Taking the first line of the listing as the start and the line containing "MATRIX2 pin DIN: D7 -> D6" as the end, reproduce everything in between exactly, both ends included.

= = = = =

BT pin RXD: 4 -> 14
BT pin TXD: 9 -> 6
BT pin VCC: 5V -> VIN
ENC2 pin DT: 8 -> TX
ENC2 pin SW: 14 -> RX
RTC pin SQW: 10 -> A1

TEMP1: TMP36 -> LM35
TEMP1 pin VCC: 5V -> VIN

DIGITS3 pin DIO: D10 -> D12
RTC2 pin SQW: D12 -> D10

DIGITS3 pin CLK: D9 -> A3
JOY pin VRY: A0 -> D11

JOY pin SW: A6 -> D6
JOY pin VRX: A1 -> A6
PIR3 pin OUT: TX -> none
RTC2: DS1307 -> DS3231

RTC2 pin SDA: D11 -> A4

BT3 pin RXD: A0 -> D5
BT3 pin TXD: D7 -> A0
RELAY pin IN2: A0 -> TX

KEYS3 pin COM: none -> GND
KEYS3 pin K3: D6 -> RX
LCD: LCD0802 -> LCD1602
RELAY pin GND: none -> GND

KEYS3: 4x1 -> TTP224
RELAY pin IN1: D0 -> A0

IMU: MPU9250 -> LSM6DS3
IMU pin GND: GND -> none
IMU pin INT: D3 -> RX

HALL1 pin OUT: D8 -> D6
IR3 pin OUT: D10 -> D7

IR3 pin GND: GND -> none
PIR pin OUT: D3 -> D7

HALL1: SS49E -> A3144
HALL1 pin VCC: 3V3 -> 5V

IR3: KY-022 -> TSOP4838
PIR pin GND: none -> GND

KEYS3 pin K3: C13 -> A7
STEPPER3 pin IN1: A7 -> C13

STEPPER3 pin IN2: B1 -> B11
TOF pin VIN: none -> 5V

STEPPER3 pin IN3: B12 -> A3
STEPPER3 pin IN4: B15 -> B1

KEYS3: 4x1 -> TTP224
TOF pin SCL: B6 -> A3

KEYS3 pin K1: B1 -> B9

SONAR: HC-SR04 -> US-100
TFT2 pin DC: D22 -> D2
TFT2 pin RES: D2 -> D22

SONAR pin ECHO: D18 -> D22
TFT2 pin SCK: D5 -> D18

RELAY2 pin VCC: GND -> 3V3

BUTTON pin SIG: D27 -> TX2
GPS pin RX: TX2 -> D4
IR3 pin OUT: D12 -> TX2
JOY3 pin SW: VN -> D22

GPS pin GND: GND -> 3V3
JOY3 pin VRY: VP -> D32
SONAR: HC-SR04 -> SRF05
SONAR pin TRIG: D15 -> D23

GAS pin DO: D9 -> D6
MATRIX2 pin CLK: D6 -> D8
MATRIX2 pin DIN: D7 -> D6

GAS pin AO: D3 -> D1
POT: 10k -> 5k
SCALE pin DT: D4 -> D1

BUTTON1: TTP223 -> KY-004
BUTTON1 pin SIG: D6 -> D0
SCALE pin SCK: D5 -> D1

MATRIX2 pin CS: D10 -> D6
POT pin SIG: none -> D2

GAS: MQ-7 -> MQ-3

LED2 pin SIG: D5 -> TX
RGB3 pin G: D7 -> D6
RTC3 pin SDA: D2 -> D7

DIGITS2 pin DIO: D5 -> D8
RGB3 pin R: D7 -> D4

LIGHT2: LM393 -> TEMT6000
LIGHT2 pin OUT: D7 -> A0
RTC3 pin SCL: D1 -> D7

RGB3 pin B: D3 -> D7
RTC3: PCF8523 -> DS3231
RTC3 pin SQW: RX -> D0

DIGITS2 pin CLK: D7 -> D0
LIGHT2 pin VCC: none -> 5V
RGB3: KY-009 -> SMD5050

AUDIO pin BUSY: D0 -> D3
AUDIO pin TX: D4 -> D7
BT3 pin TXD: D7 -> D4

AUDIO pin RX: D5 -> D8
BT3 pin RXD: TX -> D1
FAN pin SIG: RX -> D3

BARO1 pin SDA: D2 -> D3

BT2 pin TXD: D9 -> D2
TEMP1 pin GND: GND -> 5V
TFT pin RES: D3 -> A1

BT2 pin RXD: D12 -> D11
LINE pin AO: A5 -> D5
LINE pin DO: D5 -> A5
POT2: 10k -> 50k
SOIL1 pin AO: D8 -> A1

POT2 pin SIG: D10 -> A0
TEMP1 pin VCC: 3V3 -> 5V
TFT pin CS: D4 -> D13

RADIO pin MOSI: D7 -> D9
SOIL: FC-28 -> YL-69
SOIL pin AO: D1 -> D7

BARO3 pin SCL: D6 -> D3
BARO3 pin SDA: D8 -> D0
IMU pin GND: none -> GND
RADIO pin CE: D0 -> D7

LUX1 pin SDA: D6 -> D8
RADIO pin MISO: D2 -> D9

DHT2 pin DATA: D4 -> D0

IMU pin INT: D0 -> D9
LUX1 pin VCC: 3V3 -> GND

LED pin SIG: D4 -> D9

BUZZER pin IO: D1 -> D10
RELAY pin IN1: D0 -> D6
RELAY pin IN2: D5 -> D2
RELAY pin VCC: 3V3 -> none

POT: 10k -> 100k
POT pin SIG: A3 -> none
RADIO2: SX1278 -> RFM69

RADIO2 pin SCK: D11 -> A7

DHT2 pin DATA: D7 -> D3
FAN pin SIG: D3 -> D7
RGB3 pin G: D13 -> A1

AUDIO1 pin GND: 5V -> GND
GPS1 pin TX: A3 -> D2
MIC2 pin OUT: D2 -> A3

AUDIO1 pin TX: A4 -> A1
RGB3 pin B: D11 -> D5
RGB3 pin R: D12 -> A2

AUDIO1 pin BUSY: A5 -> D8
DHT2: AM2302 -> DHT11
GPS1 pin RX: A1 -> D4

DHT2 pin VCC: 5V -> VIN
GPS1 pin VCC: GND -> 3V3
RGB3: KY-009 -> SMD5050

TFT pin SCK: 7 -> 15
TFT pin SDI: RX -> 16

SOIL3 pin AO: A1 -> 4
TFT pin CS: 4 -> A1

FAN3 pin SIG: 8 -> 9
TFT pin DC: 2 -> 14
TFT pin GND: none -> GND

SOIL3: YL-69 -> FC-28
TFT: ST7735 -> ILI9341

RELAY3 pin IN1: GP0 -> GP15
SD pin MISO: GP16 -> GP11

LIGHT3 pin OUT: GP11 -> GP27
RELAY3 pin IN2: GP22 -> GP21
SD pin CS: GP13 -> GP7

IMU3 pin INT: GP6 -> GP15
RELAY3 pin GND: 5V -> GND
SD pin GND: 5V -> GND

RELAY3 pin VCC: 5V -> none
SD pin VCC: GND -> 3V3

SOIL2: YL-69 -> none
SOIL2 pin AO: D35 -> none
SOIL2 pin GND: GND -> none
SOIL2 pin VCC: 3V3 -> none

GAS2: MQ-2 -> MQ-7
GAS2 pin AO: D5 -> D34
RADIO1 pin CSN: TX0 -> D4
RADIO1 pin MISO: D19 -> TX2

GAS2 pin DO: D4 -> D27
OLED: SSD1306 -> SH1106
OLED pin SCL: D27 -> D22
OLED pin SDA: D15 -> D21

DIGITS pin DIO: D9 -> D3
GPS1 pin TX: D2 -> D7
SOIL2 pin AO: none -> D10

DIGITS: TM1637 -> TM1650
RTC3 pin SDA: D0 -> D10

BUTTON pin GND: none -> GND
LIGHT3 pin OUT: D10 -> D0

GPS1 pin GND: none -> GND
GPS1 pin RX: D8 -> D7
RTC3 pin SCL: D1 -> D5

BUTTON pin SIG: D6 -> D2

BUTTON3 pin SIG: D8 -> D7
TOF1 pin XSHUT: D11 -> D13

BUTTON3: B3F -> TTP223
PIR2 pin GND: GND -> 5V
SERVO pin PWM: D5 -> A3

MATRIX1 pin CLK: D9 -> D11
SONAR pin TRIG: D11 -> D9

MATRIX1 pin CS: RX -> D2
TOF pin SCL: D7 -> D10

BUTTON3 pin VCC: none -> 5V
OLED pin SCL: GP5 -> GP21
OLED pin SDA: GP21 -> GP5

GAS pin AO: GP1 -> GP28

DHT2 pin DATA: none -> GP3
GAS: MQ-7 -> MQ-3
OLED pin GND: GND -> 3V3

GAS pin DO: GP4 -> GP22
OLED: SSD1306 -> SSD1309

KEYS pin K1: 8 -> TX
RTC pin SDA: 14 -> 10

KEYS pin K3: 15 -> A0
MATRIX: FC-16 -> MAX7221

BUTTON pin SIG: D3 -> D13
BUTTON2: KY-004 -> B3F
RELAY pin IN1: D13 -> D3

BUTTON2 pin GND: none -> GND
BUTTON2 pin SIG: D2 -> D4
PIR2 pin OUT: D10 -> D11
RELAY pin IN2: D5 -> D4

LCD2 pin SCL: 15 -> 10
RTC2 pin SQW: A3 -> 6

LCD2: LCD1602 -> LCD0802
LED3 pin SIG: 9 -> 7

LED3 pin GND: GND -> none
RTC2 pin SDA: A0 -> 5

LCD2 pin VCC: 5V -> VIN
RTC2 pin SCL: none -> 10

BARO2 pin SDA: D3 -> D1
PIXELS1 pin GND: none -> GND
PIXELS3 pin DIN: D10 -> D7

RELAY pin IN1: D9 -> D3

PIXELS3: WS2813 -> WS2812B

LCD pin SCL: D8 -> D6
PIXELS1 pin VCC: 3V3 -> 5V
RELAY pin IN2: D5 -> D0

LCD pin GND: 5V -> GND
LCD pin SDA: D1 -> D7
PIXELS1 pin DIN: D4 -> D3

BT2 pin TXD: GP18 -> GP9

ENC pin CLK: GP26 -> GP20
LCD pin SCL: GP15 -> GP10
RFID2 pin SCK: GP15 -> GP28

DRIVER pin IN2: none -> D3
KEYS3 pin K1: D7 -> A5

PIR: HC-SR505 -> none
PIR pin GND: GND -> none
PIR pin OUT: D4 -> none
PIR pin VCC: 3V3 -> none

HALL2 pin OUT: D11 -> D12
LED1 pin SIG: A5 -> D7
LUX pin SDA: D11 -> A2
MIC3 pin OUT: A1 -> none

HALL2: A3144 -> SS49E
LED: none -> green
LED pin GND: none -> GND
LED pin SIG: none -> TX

= = = = =

[Task answer]
BT pin RXD: 4 -> 14
BT pin TXD: 9 -> 6
BT pin VCC: 5V -> VIN
ENC2 pin DT: 8 -> TX
ENC2 pin SW: 14 -> RX
RTC pin SQW: 10 -> A1

TEMP1: TMP36 -> LM35
TEMP1 pin VCC: 5V -> VIN

DIGITS3 pin DIO: D10 -> D12
RTC2 pin SQW: D12 -> D10

DIGITS3 pin CLK: D9 -> A3
JOY pin VRY: A0 -> D11

JOY pin SW: A6 -> D6
JOY pin VRX: A1 -> A6
PIR3 pin OUT: TX -> none
RTC2: DS1307 -> DS3231

RTC2 pin SDA: D11 -> A4

BT3 pin RXD: A0 -> D5
BT3 pin TXD: D7 -> A0
RELAY pin IN2: A0 -> TX

KEYS3 pin COM: none -> GND
KEYS3 pin K3: D6 -> RX
LCD: LCD0802 -> LCD1602
RELAY pin GND: none -> GND

KEYS3: 4x1 -> TTP224
RELAY pin IN1: D0 -> A0

IMU: MPU9250 -> LSM6DS3
IMU pin GND: GND -> none
IMU pin INT: D3 -> RX

HALL1 pin OUT: D8 -> D6
IR3 pin OUT: D10 -> D7

IR3 pin GND: GND -> none
PIR pin OUT: D3 -> D7

HALL1: SS49E -> A3144
HALL1 pin VCC: 3V3 -> 5V

IR3: KY-022 -> TSOP4838
PIR pin GND: none -> GND

KEYS3 pin K3: C13 -> A7
STEPPER3 pin IN1: A7 -> C13

STEPPER3 pin IN2: B1 -> B11
TOF pin VIN: none -> 5V

STEPPER3 pin IN3: B12 -> A3
STEPPER3 pin IN4: B15 -> B1

KEYS3: 4x1 -> TTP224
TOF pin SCL: B6 -> A3

KEYS3 pin K1: B1 -> B9

SONAR: HC-SR04 -> US-100
TFT2 pin DC: D22 -> D2
TFT2 pin RES: D2 -> D22

SONAR pin ECHO: D18 -> D22
TFT2 pin SCK: D5 -> D18

RELAY2 pin VCC: GND -> 3V3

BUTTON pin SIG: D27 -> TX2
GPS pin RX: TX2 -> D4
IR3 pin OUT: D12 -> TX2
JOY3 pin SW: VN -> D22

GPS pin GND: GND -> 3V3
JOY3 pin VRY: VP -> D32
SONAR: HC-SR04 -> SRF05
SONAR pin TRIG: D15 -> D23

GAS pin DO: D9 -> D6
MATRIX2 pin CLK: D6 -> D8
MATRIX2 pin DIN: D7 -> D6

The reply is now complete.